### What is required
Extract, verbatim, all lines starting at the one containing "D1: LED yellow" and ending with the final line of the listing, and no others.

### Recorded information
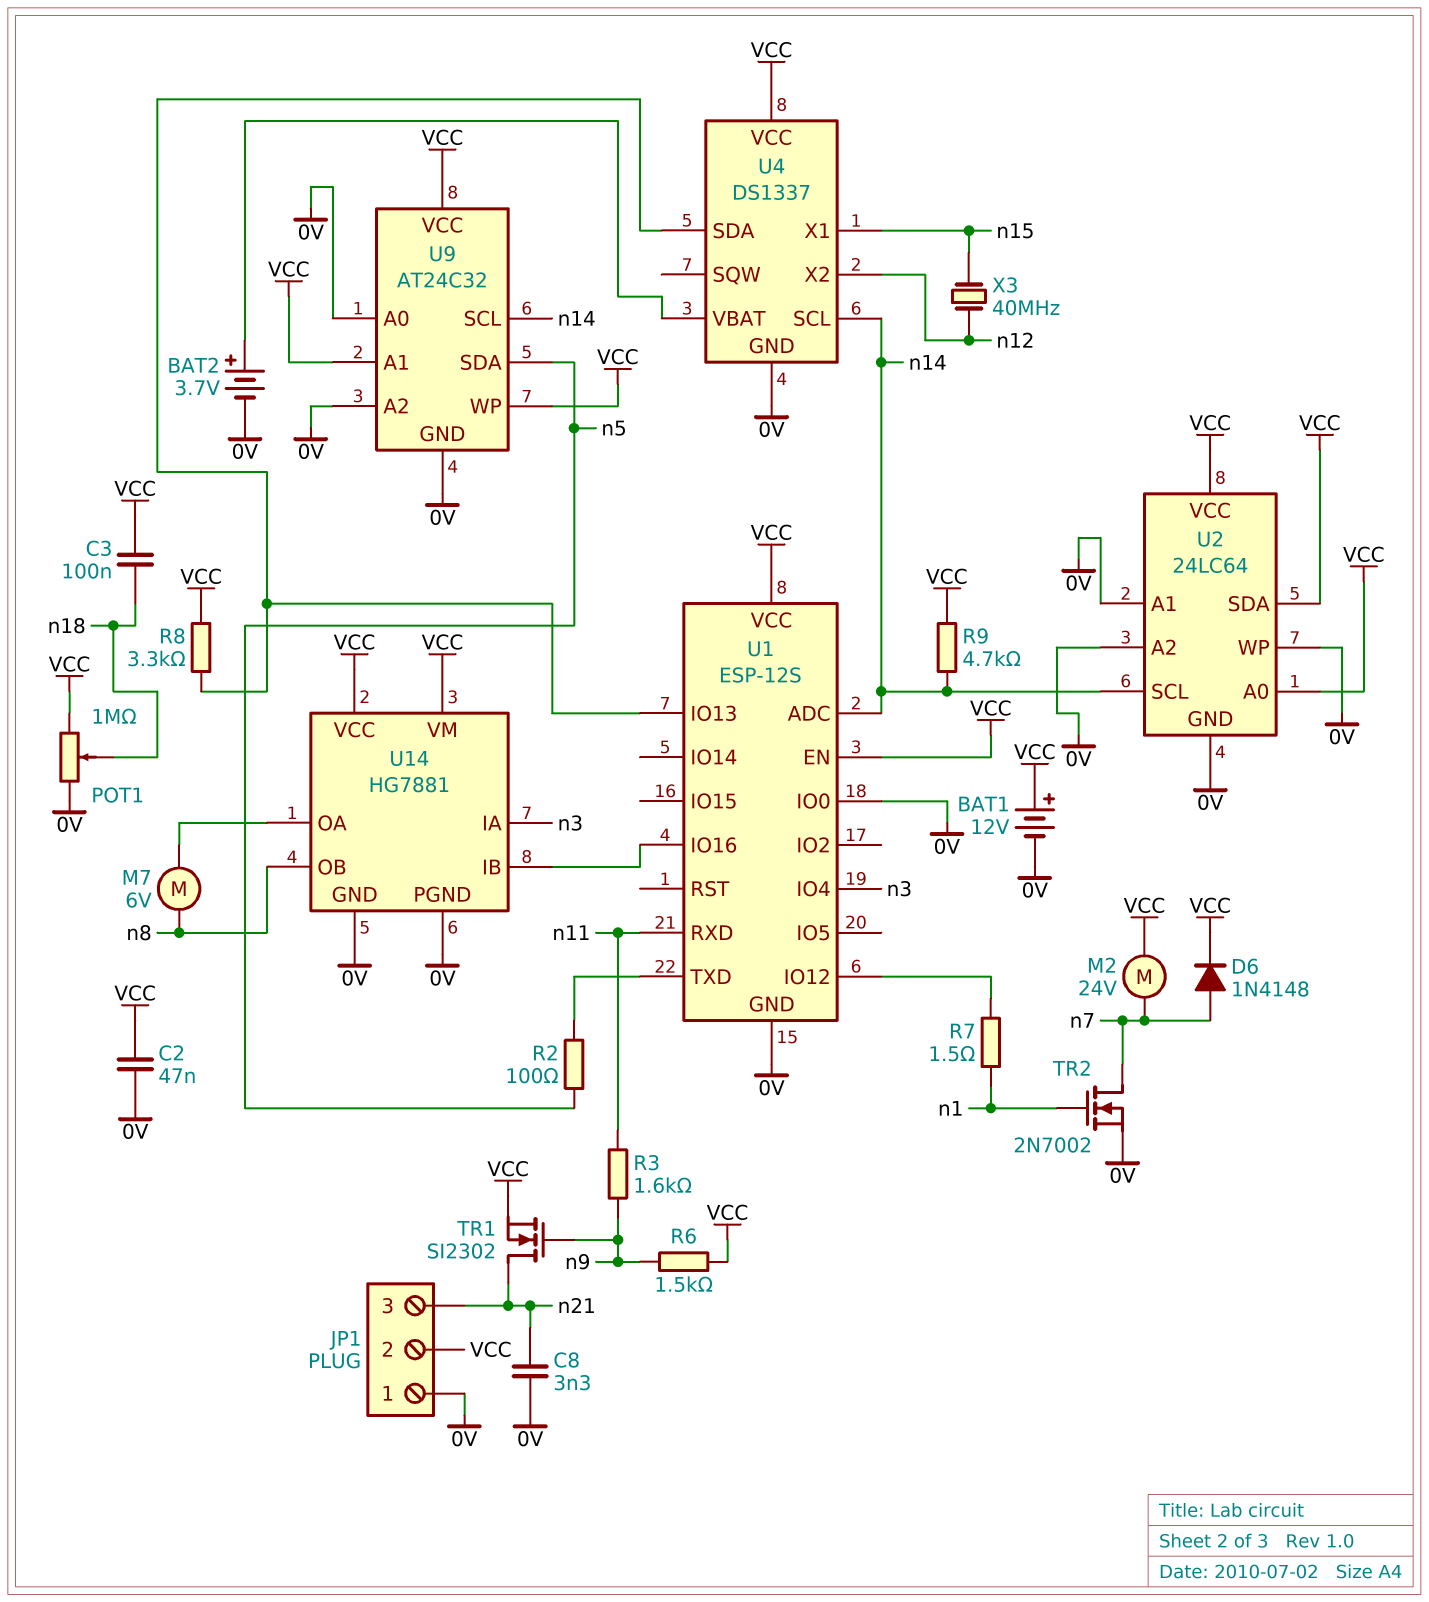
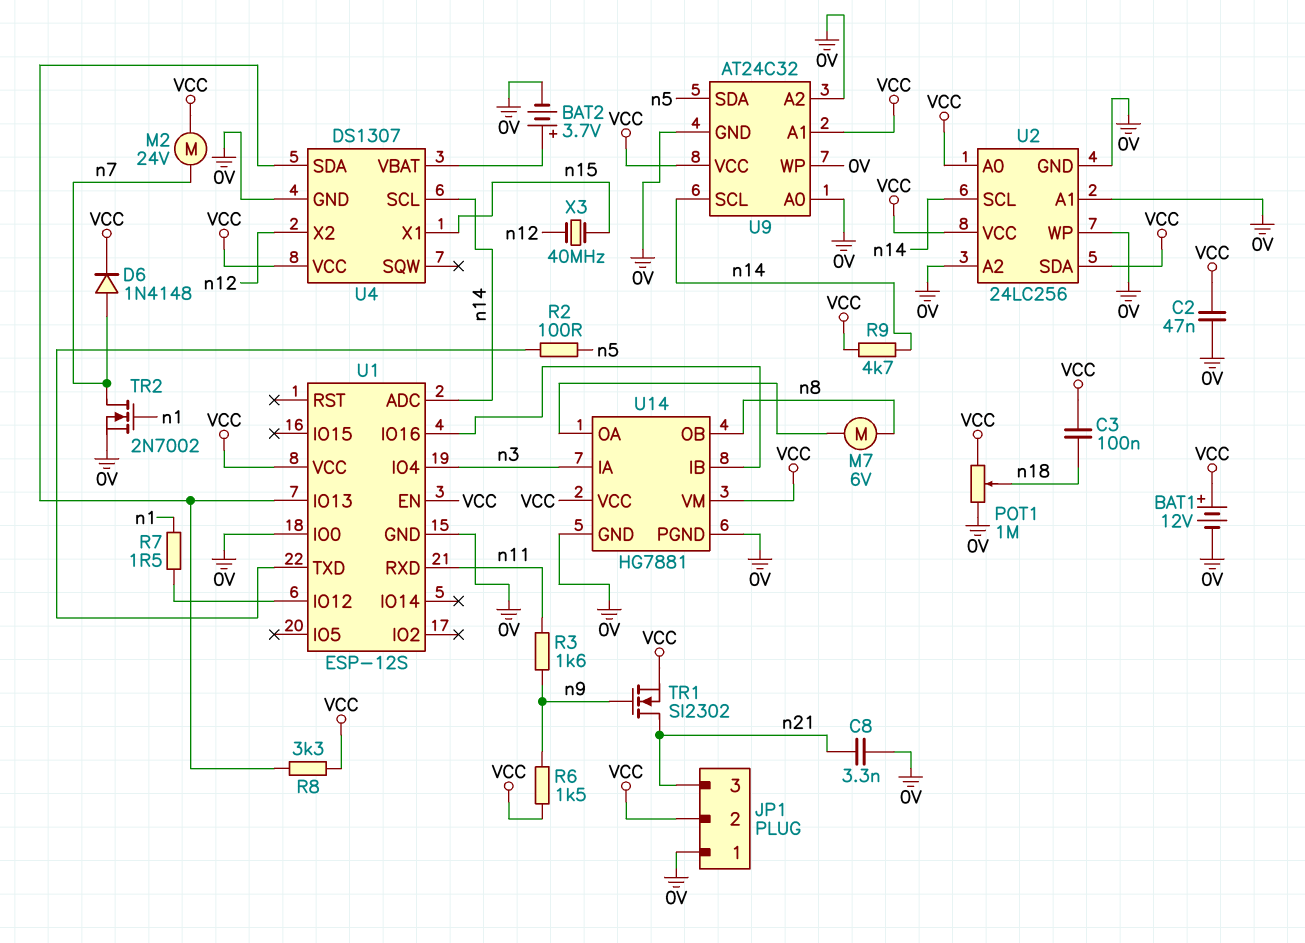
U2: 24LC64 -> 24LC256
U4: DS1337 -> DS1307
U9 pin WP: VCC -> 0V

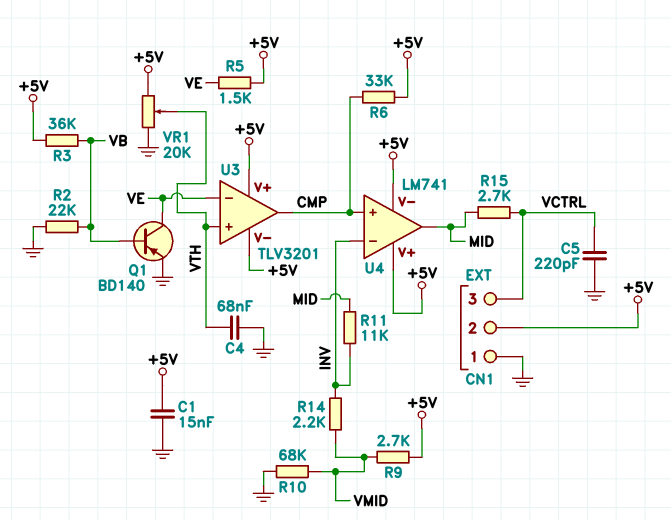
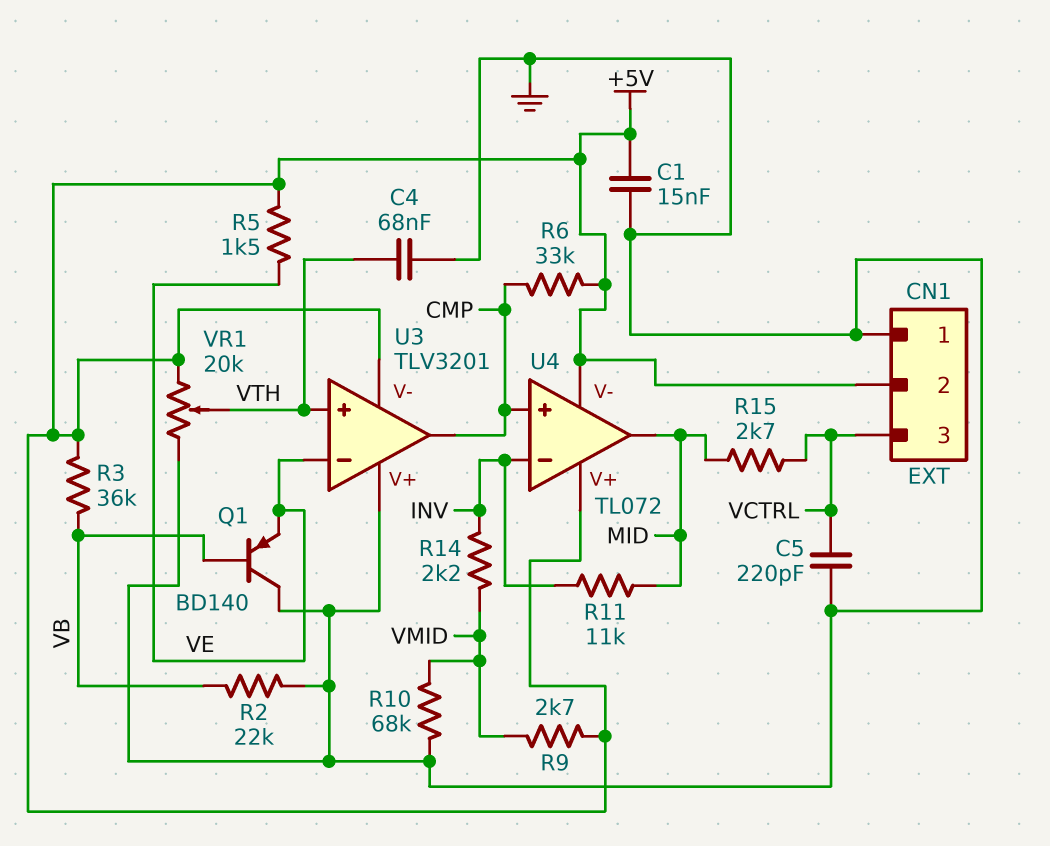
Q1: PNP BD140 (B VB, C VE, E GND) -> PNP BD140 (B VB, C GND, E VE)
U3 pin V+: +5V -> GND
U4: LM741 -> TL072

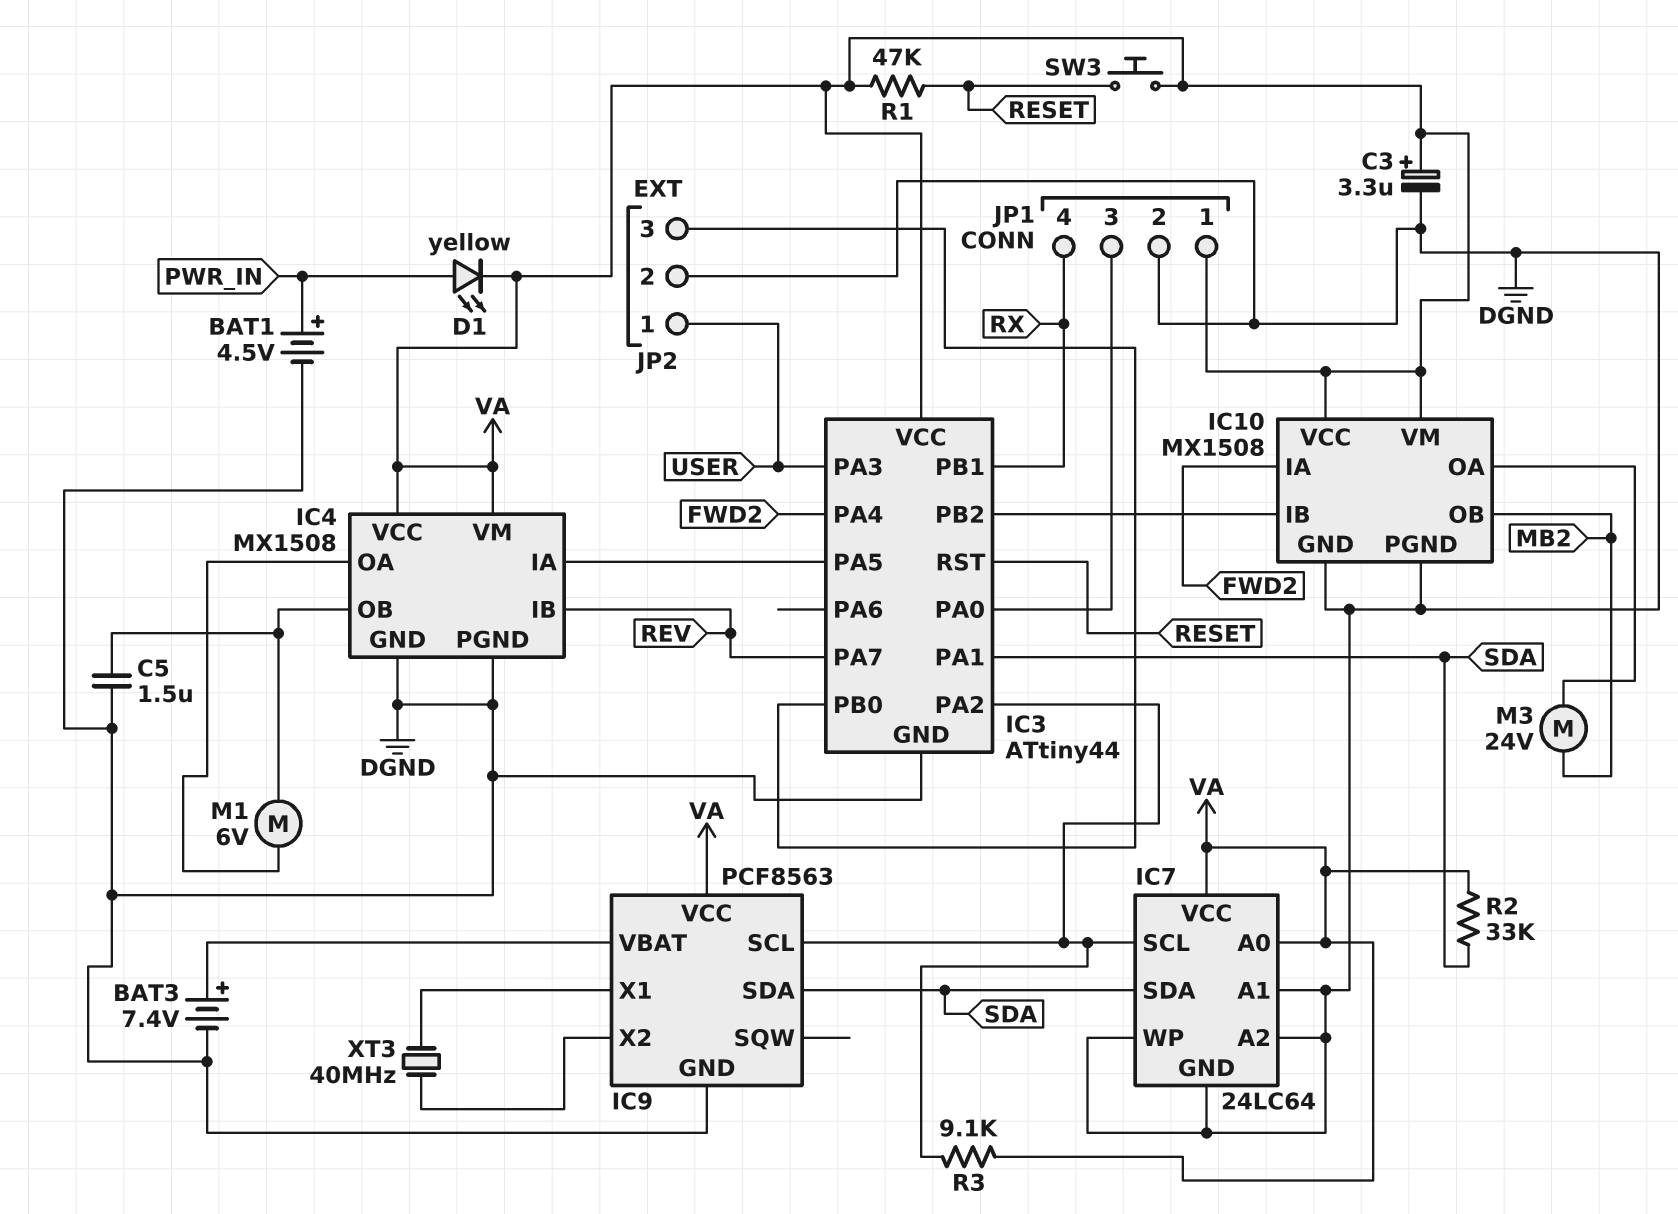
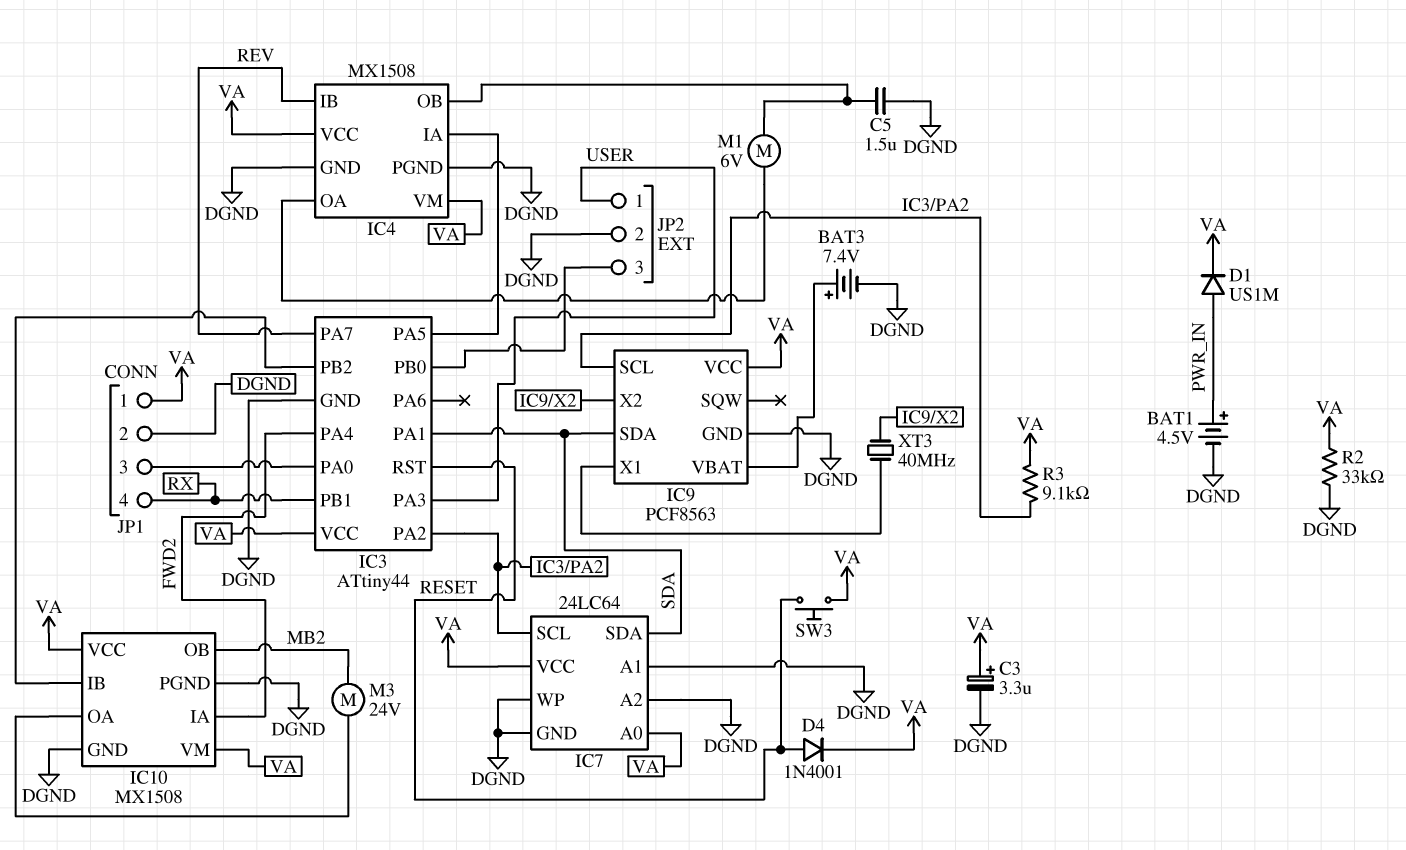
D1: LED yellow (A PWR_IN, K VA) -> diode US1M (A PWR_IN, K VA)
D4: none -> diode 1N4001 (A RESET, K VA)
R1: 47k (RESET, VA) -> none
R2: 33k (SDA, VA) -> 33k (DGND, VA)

### Solution
D1: LED yellow (A PWR_IN, K VA) -> diode US1M (A PWR_IN, K VA)
D4: none -> diode 1N4001 (A RESET, K VA)
R1: 47k (RESET, VA) -> none
R2: 33k (SDA, VA) -> 33k (DGND, VA)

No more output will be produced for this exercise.